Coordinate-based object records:
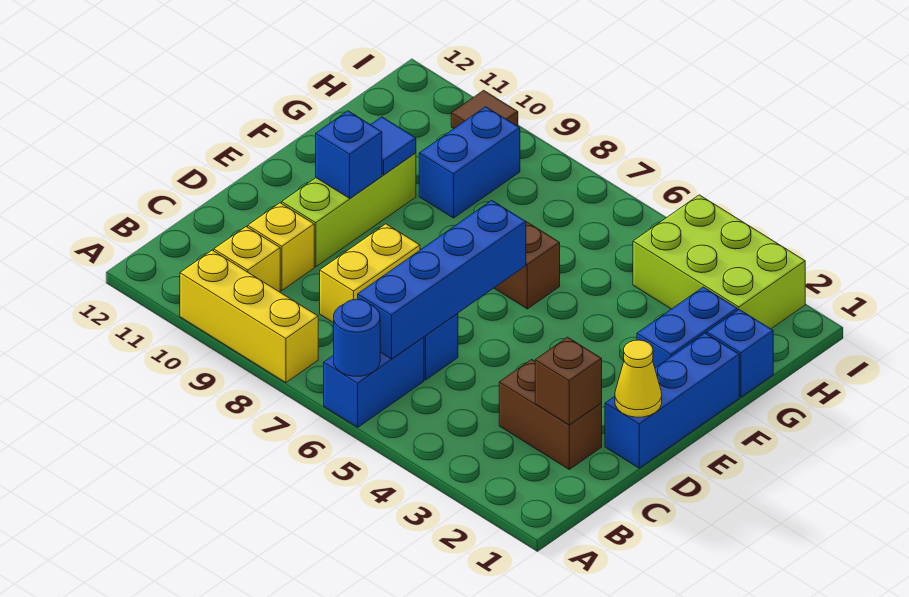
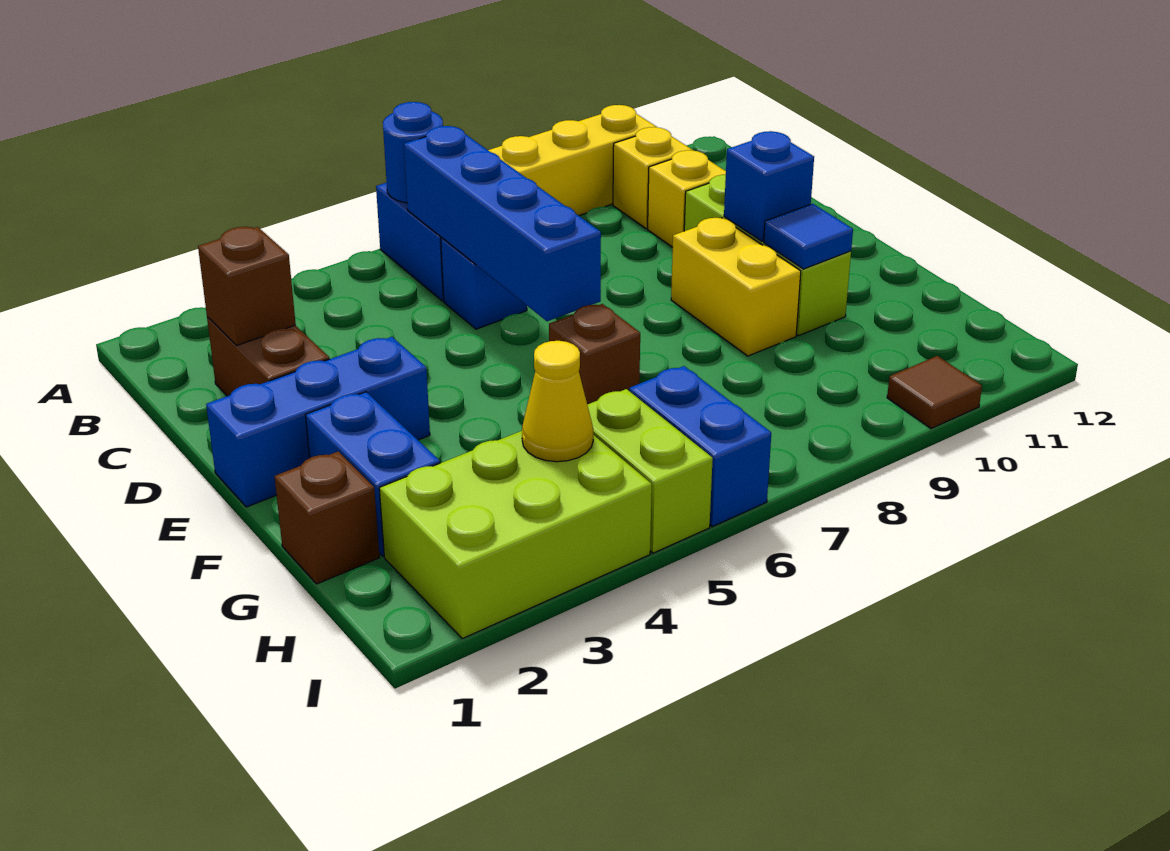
brown brick C2:C3 level 1 -> brown brick C2:D2 level 1
yellow brick C8:D8 level 1 -> yellow brick E9:F9 level 1
blue brick D1:F1 level 1 -> blue brick E1:E3 level 1
yellow cone D1 level 2 -> yellow cone H4 level 2
blue brick G1 level 1 -> brown brick G1 level 1
blue brick G9:H9 level 1 -> blue brick H6:I6 level 1
none -> lime brick H5:I5 level 1

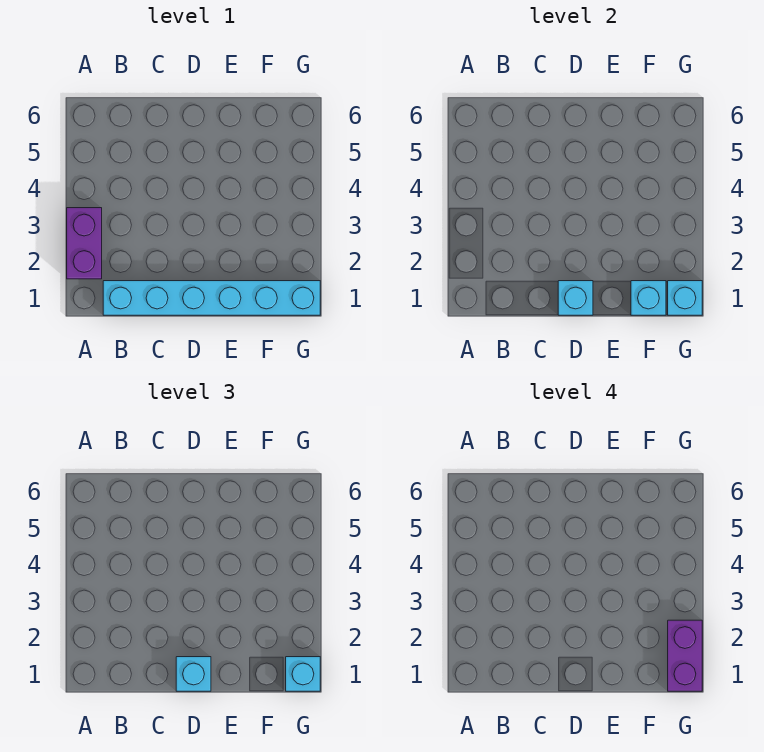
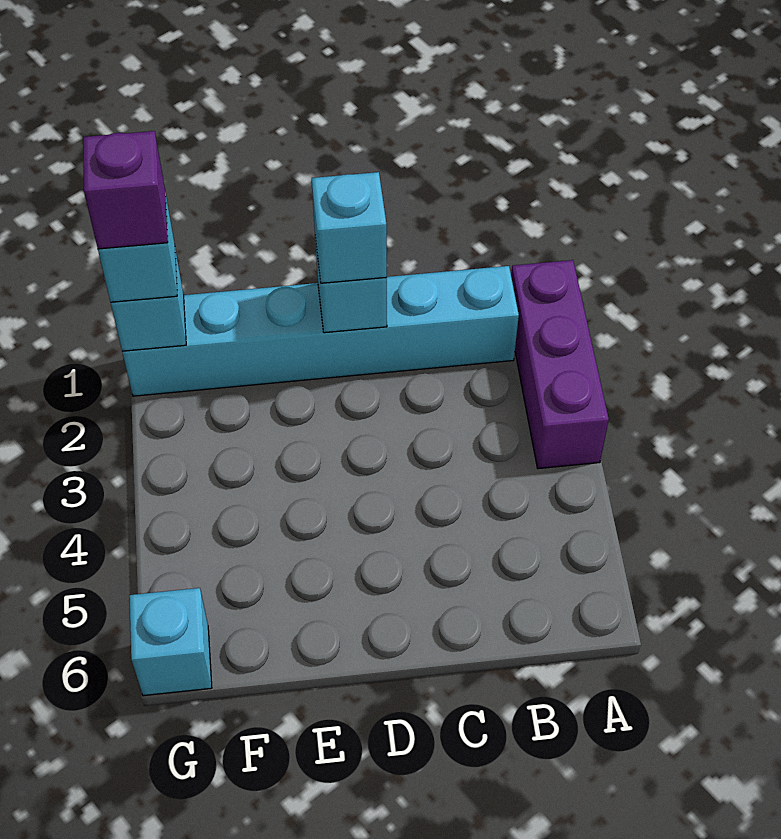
purple brick A2:A3 level 1 -> purple brick A1:A3 level 1
cyan brick F1 level 2 -> cyan brick G6 level 1
purple brick G1:G2 level 4 -> purple brick G1 level 4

__Your instructions__. Copy from the line with "cyan brick F1" to the final line of the records, inclusive, and add nothing else.

__Answer space__.
cyan brick F1 level 2 -> cyan brick G6 level 1
purple brick G1:G2 level 4 -> purple brick G1 level 4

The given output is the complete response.